What is required
The answer must be every line of the records below that contains the word "resized", copied out.

Material shown
-- Opening Marker --

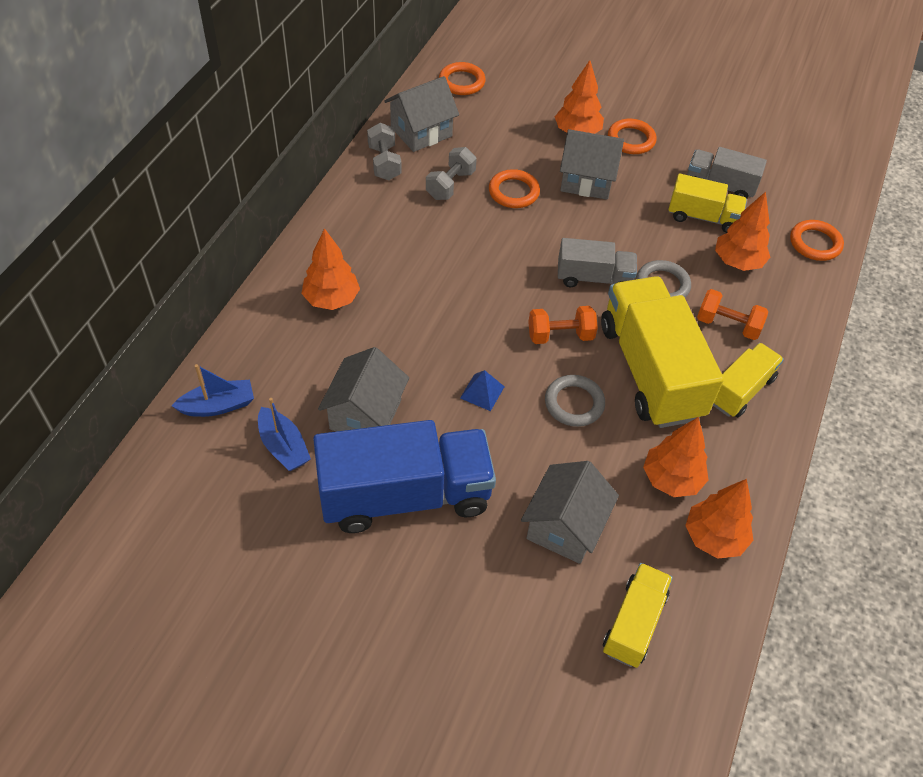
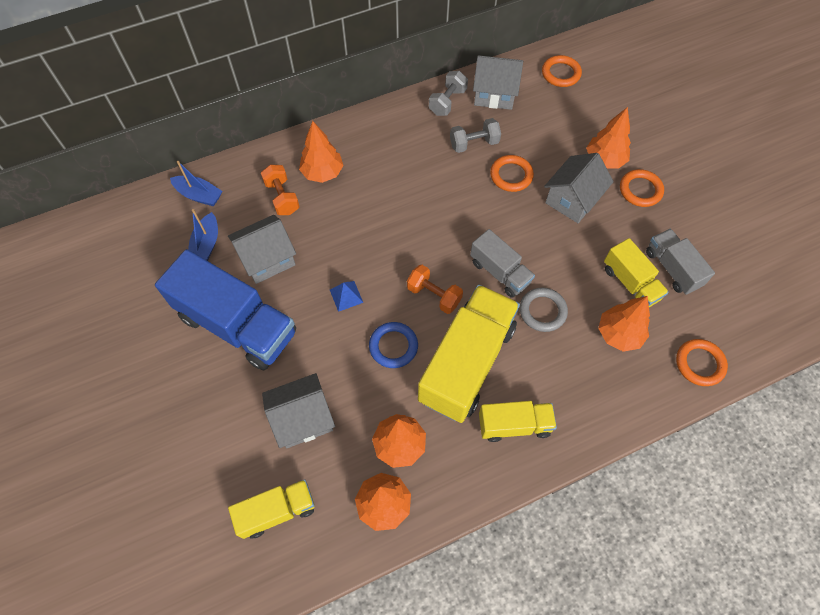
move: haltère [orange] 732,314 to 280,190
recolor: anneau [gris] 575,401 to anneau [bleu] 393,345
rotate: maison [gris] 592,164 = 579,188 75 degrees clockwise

-- Closing Marker --
-- Opening Marker --

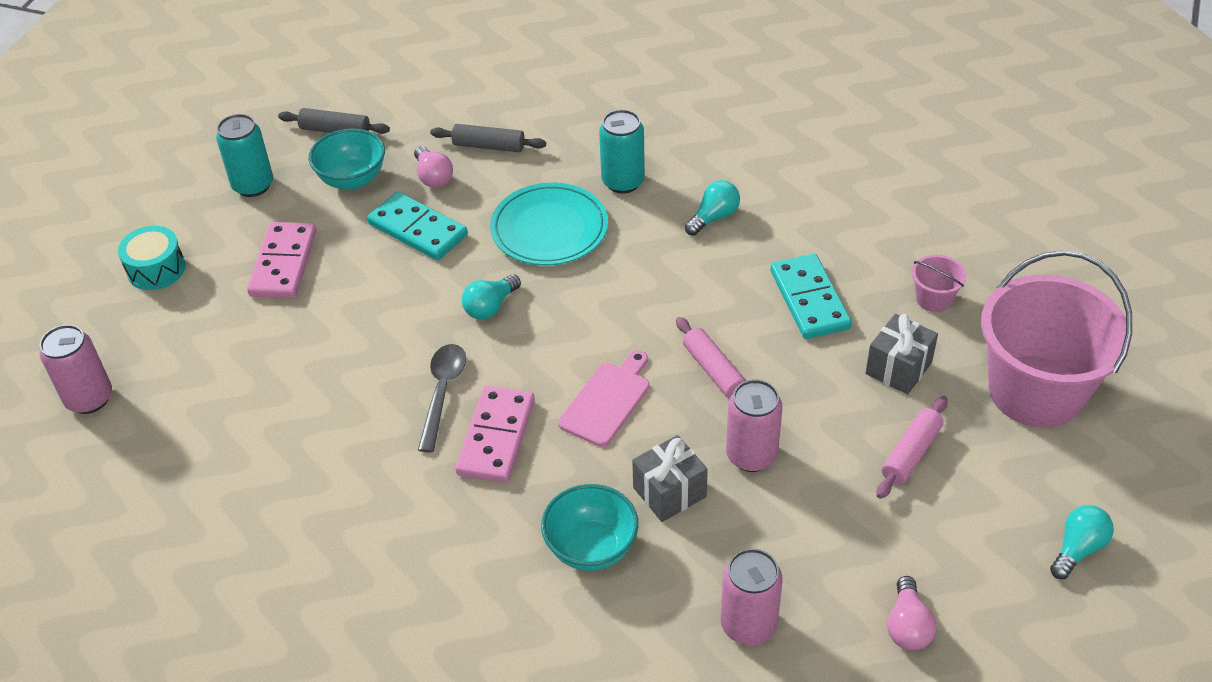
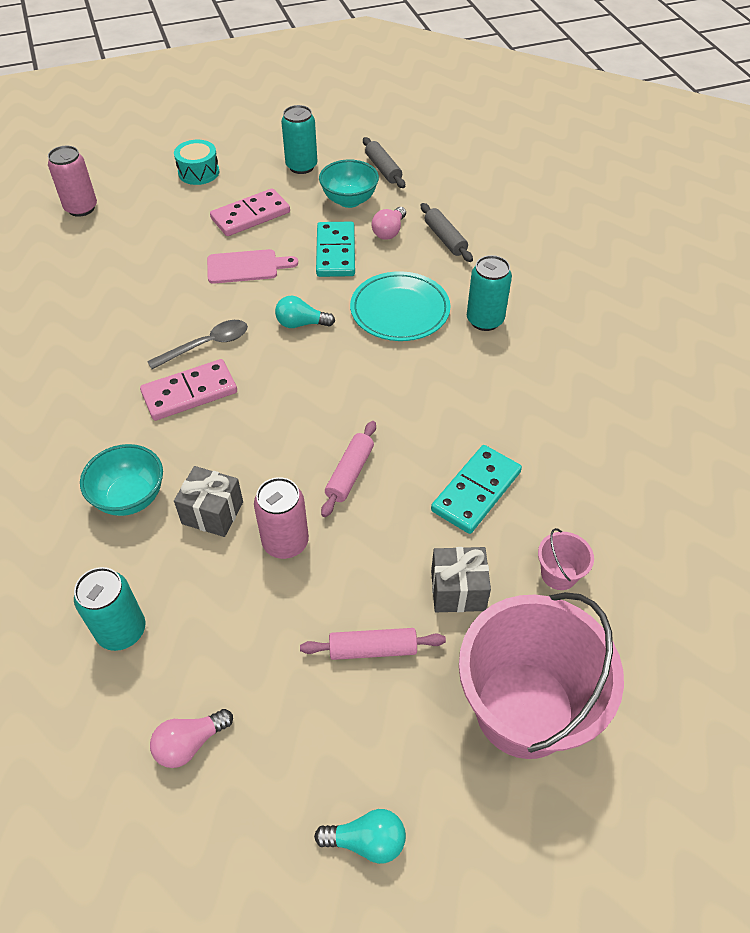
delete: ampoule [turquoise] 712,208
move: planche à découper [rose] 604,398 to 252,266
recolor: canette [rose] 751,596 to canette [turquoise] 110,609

-- Closing Marker --
-- Opening Marker --

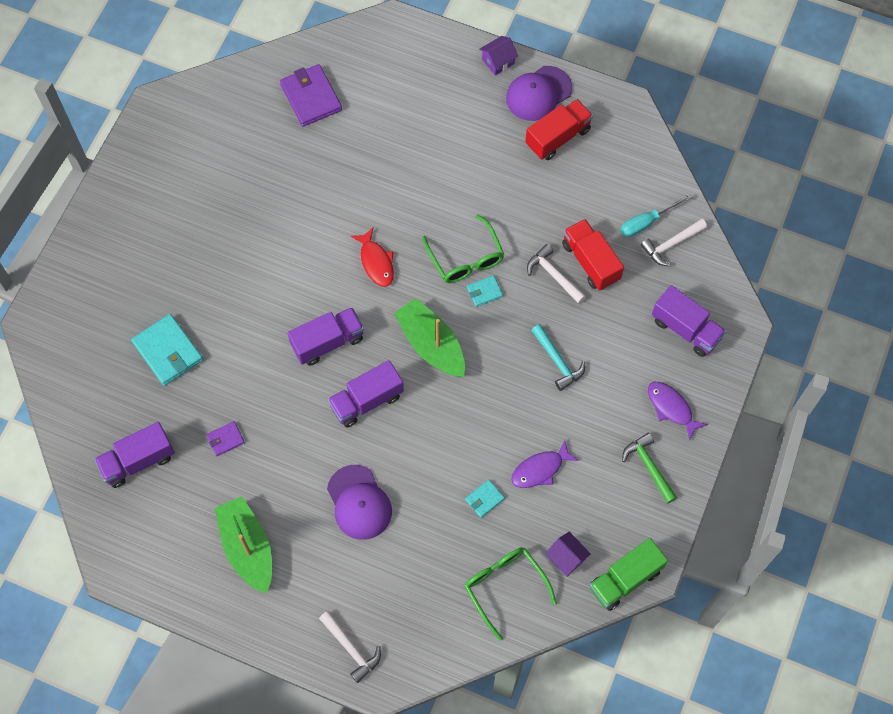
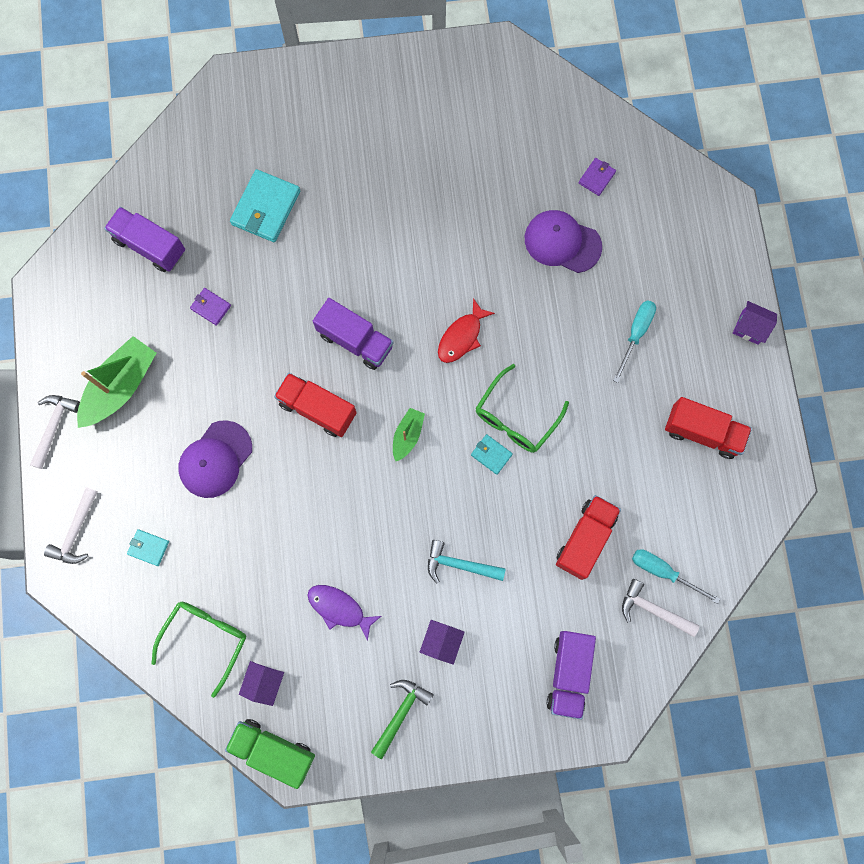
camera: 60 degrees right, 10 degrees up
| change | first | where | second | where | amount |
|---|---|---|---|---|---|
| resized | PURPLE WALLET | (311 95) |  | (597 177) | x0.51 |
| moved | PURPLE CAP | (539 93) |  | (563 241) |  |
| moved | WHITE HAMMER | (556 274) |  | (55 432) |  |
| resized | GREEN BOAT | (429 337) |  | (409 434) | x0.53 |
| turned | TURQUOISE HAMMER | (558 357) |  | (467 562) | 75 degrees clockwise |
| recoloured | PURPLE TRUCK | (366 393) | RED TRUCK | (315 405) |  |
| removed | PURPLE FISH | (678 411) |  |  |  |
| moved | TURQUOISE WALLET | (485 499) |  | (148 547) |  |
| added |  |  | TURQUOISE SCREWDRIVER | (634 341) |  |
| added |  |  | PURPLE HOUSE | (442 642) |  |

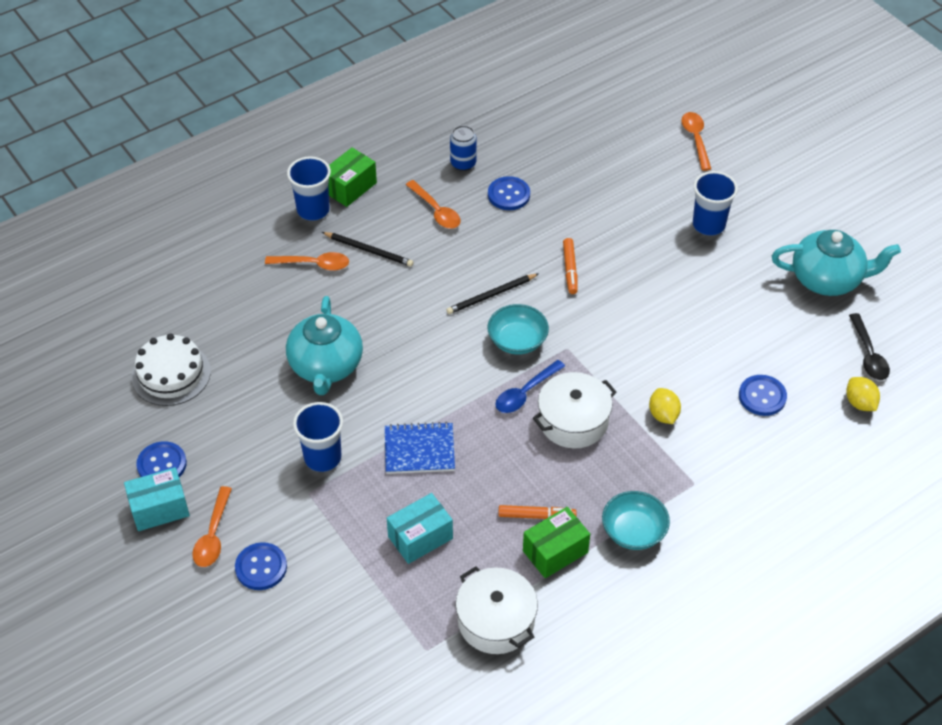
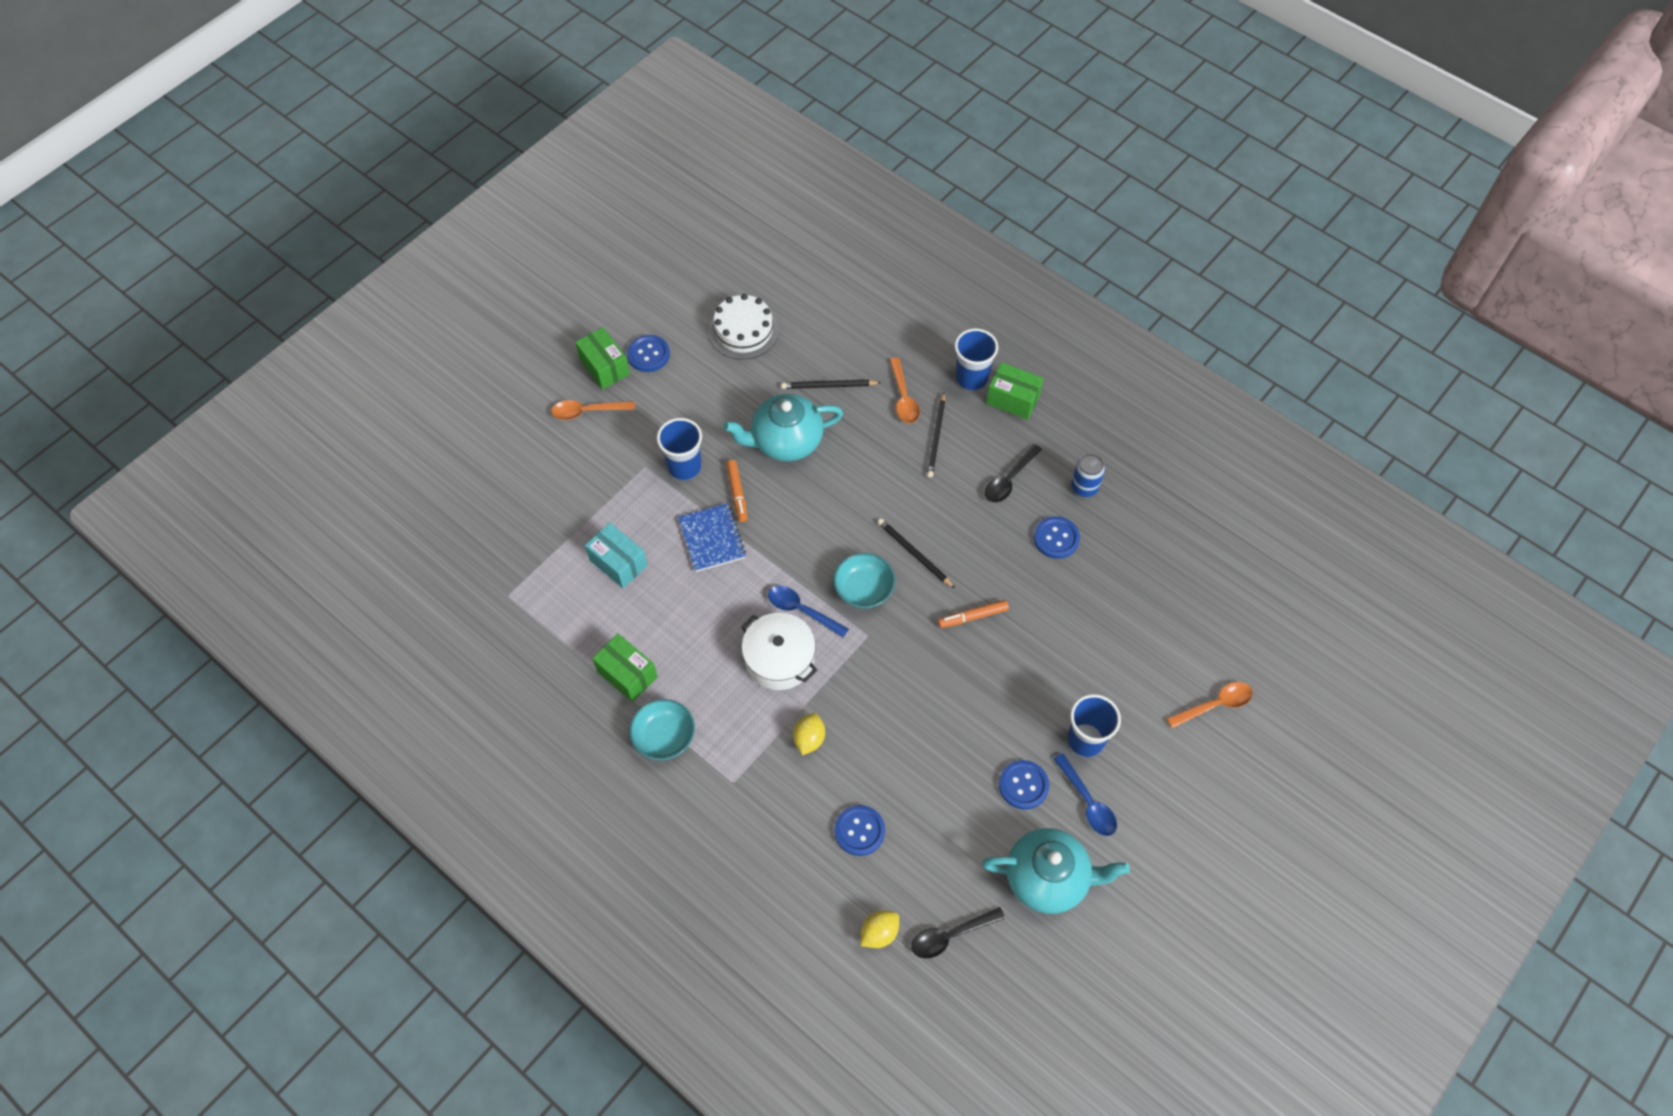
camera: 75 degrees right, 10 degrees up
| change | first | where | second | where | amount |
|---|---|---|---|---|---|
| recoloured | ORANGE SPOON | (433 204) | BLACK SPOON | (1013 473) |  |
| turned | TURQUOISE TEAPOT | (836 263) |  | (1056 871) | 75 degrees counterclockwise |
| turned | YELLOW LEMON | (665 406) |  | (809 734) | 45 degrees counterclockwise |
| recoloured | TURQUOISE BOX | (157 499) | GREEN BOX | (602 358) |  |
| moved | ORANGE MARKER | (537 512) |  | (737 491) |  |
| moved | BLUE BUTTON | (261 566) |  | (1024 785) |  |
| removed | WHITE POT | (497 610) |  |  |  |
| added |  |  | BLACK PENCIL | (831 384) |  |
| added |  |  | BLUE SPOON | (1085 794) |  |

-- Closing Marker --

Written answer
| resized | PURPLE WALLET | (311 95) |  | (597 177) | x0.51 |
| resized | GREEN BOAT | (429 337) |  | (409 434) | x0.53 |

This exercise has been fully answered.